» Data for this task
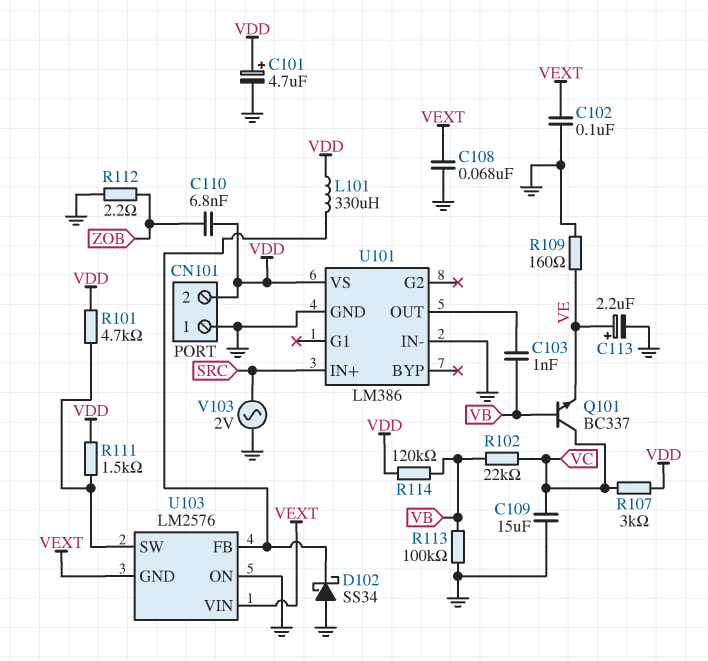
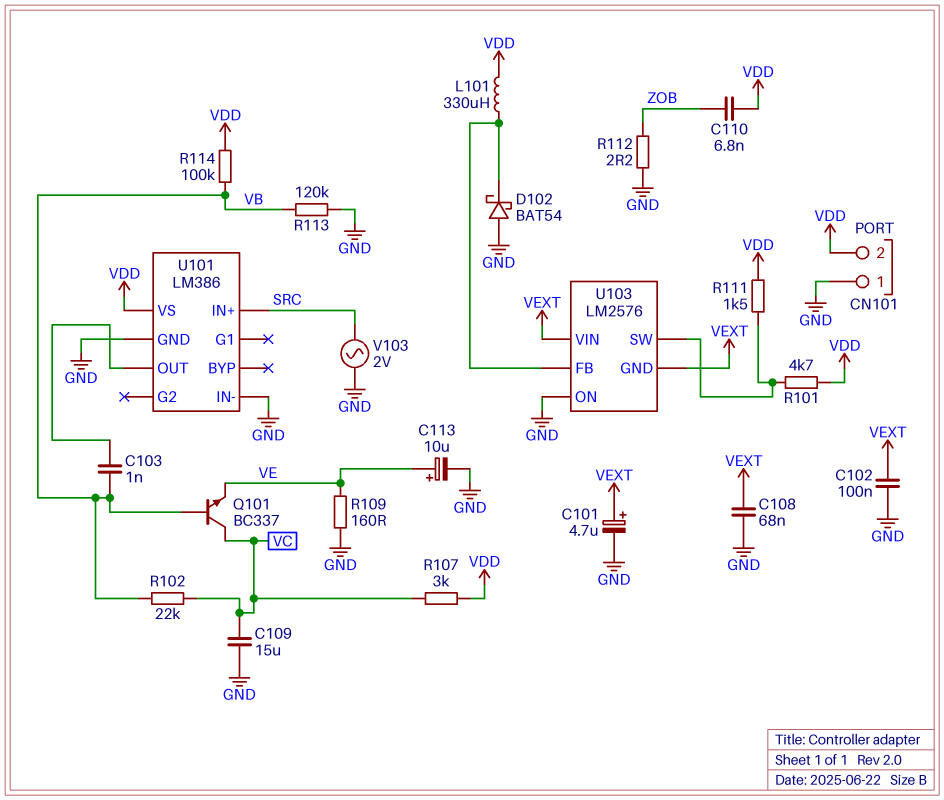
C101: 4.7uF (plus VDD, minus GND) -> 4.7uF (plus VEXT, minus GND)
C113: 2.2uF (plus VE, minus GND) -> 10uF (plus VE, minus GND)
D102: schottky SS34 (A GND, K U103/FB) -> schottky BAT54 (A GND, K U103/FB)
R113: 100k (GND, VB) -> 120k (GND, VB)
R114: 120k (VB, VDD) -> 100k (VB, VDD)

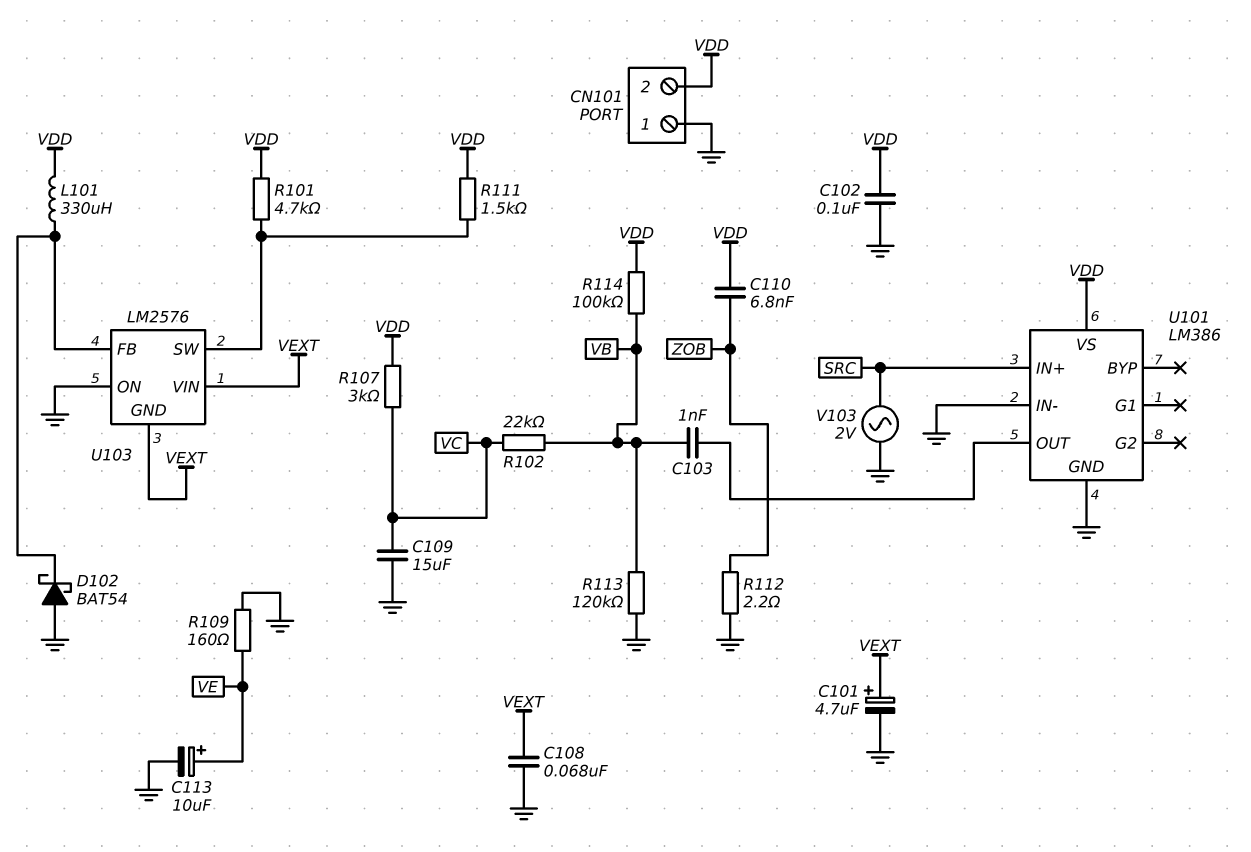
C102: 100nF (GND, VEXT) -> 100nF (GND, VDD)
Q101: NPN BC337 (B VB, C VC, E VE) -> none

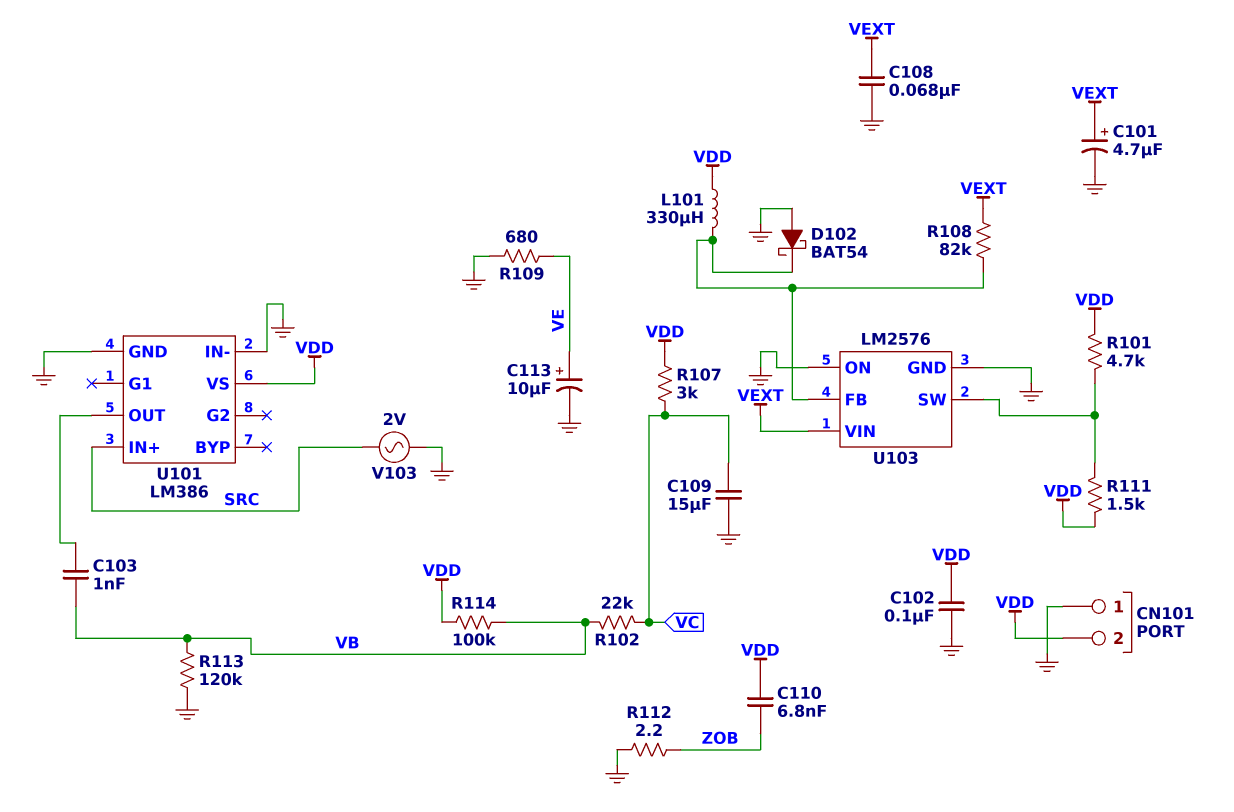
R108: none -> 82k (U103/FB, VEXT)
R109: 160 (GND, VE) -> 680 (GND, VE)
U103 pin GND: VEXT -> GND

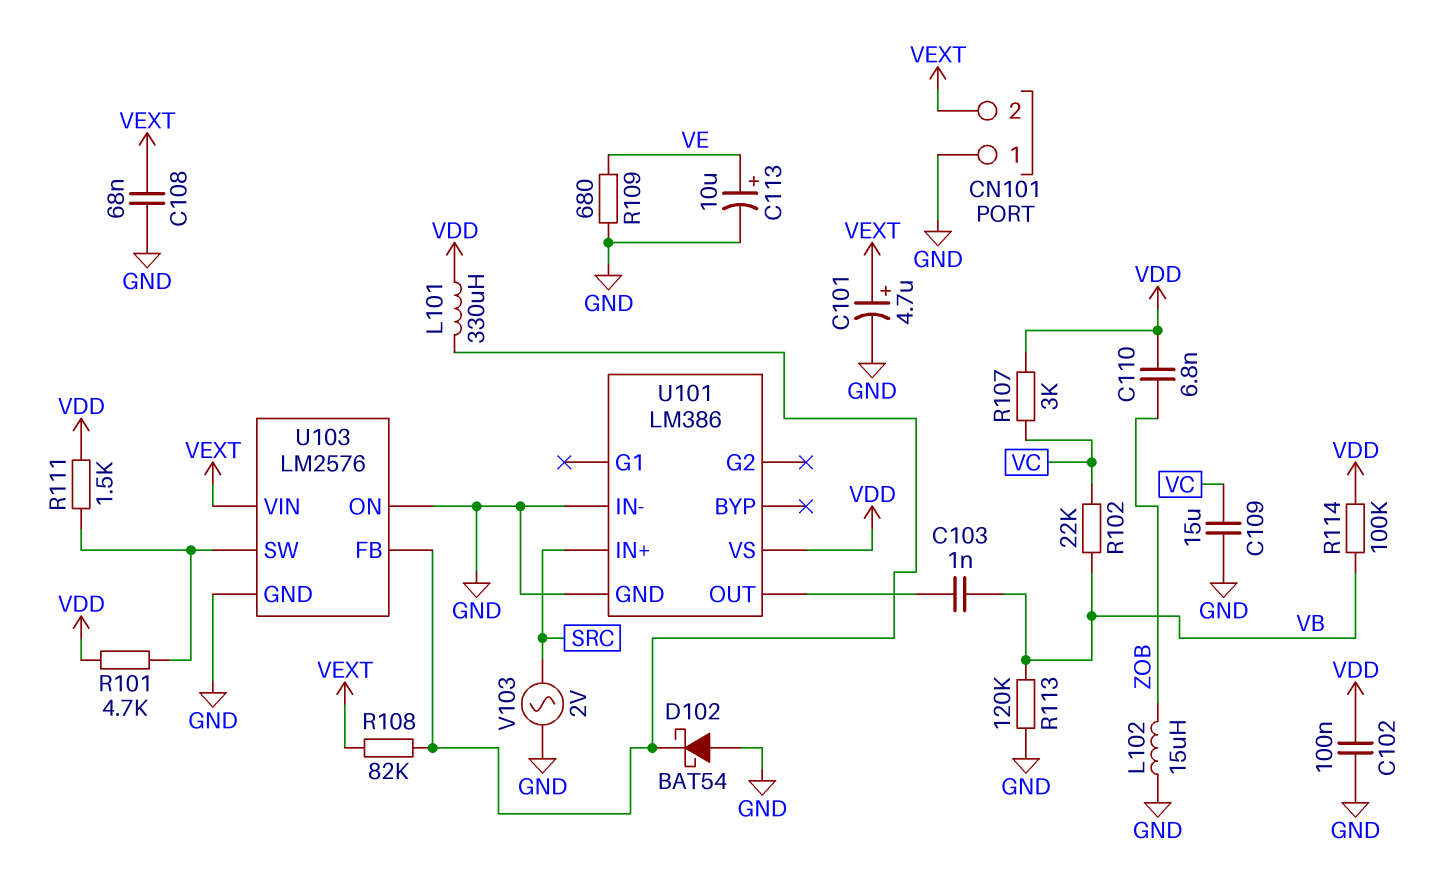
CN101 pin 2: VDD -> VEXT
L102: none -> 15uH (GND, ZOB)
R112: 2.2 (GND, ZOB) -> none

» Work request
Repeat the preceding records exactly but drop the images.

» Response to this task
C101: 4.7uF (plus VDD, minus GND) -> 4.7uF (plus VEXT, minus GND)
C113: 2.2uF (plus VE, minus GND) -> 10uF (plus VE, minus GND)
D102: schottky SS34 (A GND, K U103/FB) -> schottky BAT54 (A GND, K U103/FB)
R113: 100k (GND, VB) -> 120k (GND, VB)
R114: 120k (VB, VDD) -> 100k (VB, VDD)

C102: 100nF (GND, VEXT) -> 100nF (GND, VDD)
Q101: NPN BC337 (B VB, C VC, E VE) -> none

R108: none -> 82k (U103/FB, VEXT)
R109: 160 (GND, VE) -> 680 (GND, VE)
U103 pin GND: VEXT -> GND

CN101 pin 2: VDD -> VEXT
L102: none -> 15uH (GND, ZOB)
R112: 2.2 (GND, ZOB) -> none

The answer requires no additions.